The data —
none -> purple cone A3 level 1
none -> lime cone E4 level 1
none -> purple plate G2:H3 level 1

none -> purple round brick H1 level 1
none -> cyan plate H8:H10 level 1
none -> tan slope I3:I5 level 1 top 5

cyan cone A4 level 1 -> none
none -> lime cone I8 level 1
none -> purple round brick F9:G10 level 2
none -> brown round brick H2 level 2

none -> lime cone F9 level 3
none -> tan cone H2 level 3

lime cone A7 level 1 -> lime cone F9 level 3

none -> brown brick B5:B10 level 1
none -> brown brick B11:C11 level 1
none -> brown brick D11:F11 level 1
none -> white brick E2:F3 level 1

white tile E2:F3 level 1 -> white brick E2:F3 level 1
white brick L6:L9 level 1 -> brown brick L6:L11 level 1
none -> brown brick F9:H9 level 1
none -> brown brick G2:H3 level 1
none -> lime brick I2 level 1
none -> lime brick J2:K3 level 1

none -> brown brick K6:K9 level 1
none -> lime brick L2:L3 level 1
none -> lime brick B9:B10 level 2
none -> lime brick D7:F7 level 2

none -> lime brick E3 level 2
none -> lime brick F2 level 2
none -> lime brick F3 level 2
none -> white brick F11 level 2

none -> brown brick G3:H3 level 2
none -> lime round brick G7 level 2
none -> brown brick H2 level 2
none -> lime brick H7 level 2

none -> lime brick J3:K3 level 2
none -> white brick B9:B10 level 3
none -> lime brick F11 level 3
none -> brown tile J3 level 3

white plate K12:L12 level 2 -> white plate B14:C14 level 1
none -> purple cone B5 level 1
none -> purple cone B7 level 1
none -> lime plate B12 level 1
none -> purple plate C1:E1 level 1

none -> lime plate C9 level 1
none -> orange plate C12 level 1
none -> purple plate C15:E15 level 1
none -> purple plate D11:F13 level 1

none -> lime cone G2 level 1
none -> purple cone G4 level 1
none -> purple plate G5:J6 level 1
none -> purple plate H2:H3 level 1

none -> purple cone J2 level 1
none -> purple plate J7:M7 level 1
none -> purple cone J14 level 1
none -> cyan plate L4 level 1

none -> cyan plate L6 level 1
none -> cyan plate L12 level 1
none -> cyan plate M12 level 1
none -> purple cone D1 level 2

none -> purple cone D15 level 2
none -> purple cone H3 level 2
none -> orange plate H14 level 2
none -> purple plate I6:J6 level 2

Problem statement —
What this exercise asks for is every line of the data above with the word "cyan".

Your response —
none -> cyan plate H8:H10 level 1
cyan cone A4 level 1 -> none
none -> cyan plate L4 level 1
none -> cyan plate L6 level 1
none -> cyan plate L12 level 1
none -> cyan plate M12 level 1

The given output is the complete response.